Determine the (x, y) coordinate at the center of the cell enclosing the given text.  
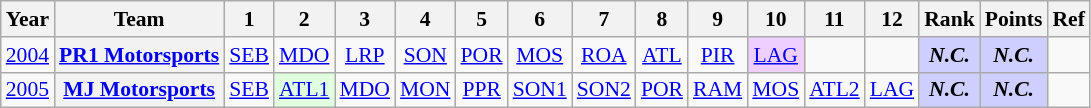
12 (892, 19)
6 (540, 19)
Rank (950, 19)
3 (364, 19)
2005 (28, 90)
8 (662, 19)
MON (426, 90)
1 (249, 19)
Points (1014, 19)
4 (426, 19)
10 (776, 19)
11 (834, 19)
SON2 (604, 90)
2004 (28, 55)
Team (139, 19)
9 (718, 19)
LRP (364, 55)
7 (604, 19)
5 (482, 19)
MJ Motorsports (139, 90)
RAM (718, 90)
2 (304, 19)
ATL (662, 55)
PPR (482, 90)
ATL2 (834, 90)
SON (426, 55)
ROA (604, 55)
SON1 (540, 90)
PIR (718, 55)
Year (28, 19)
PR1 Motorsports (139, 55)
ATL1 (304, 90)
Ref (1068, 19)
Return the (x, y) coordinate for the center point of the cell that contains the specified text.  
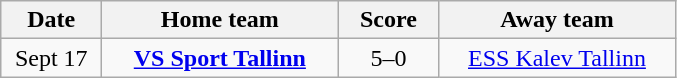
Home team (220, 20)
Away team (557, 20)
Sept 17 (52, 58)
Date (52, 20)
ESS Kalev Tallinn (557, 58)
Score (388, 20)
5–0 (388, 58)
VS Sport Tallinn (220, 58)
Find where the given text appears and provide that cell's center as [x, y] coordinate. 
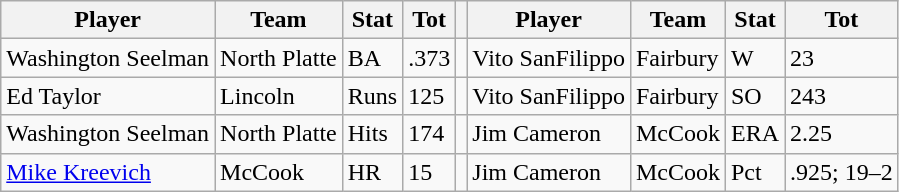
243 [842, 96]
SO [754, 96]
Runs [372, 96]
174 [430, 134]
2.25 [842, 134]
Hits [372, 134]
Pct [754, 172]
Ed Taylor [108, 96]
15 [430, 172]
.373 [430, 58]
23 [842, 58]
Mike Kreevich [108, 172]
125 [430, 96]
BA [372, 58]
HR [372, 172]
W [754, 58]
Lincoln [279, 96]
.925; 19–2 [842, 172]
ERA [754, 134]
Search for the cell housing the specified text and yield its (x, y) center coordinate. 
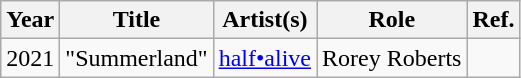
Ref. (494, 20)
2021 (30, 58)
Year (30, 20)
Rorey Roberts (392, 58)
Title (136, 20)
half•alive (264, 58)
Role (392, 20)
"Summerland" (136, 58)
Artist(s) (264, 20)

* * * * *

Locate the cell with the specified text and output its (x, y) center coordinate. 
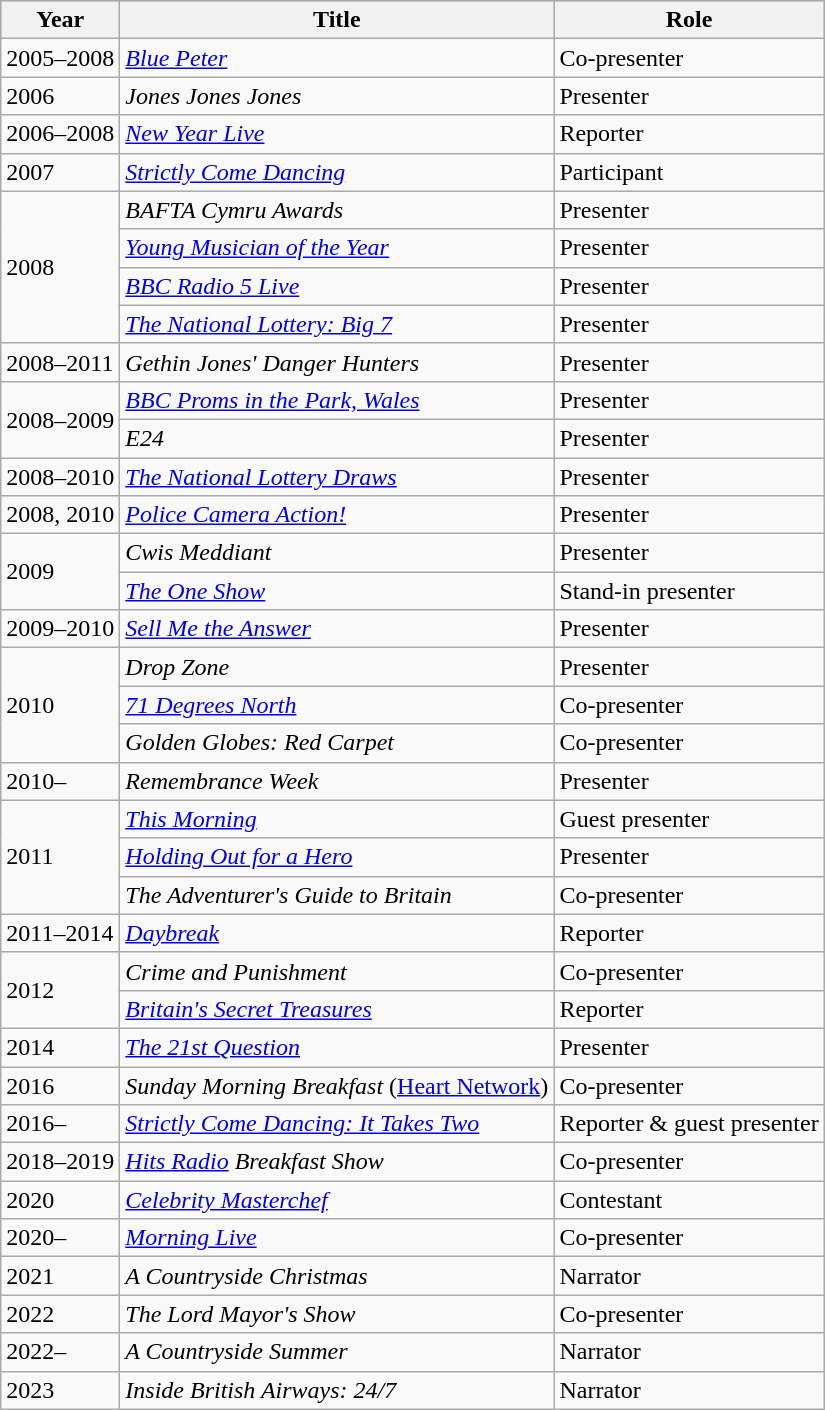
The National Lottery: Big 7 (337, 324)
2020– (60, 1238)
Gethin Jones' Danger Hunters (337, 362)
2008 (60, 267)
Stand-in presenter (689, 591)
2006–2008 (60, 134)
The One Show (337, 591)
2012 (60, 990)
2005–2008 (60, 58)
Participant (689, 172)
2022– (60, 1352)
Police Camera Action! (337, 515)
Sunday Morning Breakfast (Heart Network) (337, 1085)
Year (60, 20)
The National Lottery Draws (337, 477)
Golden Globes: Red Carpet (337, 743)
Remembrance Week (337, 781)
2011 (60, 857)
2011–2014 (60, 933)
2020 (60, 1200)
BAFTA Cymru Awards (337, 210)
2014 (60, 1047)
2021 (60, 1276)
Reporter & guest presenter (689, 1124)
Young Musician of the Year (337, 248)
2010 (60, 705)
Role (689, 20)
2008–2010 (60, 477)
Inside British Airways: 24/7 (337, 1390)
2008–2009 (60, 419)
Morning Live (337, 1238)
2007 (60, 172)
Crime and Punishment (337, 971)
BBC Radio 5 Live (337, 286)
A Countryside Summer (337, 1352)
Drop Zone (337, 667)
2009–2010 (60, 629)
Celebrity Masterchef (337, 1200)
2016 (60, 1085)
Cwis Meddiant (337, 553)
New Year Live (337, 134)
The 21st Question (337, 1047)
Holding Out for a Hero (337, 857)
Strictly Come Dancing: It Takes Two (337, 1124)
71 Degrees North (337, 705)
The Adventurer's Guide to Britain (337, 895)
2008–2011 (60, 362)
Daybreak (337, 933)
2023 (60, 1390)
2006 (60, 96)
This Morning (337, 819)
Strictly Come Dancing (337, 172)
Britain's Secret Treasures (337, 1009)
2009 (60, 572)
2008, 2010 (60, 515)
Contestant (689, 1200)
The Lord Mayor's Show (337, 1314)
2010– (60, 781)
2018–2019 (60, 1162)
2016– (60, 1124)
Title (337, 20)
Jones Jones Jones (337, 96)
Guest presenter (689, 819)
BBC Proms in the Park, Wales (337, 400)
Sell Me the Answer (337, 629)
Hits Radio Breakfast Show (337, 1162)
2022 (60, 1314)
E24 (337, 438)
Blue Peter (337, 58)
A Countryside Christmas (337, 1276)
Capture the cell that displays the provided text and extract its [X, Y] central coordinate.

* * * * *

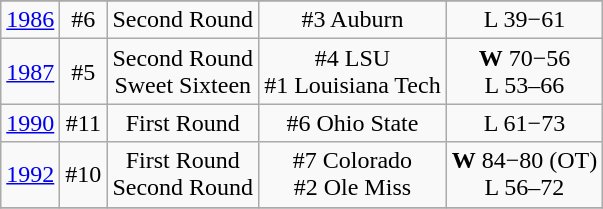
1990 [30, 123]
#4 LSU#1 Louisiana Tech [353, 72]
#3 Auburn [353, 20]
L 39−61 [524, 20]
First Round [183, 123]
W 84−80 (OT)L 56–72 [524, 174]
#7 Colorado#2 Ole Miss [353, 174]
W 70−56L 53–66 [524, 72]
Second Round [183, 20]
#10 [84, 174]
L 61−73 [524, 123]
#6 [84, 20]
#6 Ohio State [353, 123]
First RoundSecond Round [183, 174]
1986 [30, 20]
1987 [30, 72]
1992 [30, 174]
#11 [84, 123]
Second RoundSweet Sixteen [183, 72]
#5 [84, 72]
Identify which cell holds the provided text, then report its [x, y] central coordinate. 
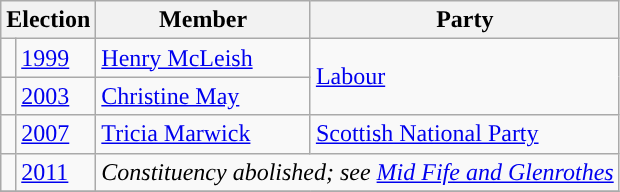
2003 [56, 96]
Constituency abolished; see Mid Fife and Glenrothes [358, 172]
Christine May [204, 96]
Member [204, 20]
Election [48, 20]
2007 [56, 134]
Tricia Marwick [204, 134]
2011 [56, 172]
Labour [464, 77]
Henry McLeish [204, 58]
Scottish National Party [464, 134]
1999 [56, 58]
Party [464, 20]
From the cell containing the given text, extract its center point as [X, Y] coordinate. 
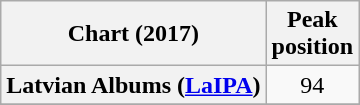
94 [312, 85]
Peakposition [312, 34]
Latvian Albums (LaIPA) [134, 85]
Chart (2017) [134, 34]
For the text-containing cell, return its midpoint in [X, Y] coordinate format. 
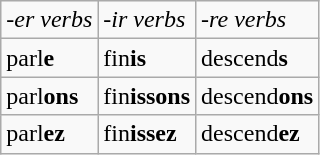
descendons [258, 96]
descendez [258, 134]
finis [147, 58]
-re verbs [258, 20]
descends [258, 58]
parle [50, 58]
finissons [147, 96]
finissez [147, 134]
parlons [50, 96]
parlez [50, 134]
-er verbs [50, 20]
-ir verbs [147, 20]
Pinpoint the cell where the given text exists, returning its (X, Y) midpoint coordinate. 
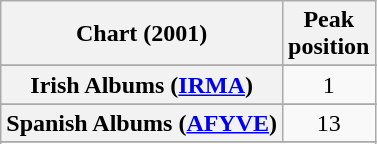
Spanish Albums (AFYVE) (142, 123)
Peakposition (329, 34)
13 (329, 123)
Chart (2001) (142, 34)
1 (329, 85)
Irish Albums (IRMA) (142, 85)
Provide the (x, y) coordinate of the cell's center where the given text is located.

* * * * *

### WORK TO BE COMPLETED
Reproduce the material verbatim, starting with the line that contains "1990 [30, 123]" and continuing through the line that contains "Identify which cell", with both of those lines included.

### FINISHED TASK
1990 [30, 123]
#4 LSU#1 Louisiana Tech [353, 72]
#3 Auburn [353, 20]
L 39−61 [524, 20]
First Round [183, 123]
W 84−80 (OT)L 56–72 [524, 174]
#7 Colorado#2 Ole Miss [353, 174]
W 70−56L 53–66 [524, 72]
Second Round [183, 20]
#10 [84, 174]
L 61−73 [524, 123]
#6 [84, 20]
#6 Ohio State [353, 123]
First RoundSecond Round [183, 174]
1986 [30, 20]
1987 [30, 72]
1992 [30, 174]
#11 [84, 123]
Second RoundSweet Sixteen [183, 72]
#5 [84, 72]
Identify which cell holds the provided text, then report its [x, y] central coordinate. 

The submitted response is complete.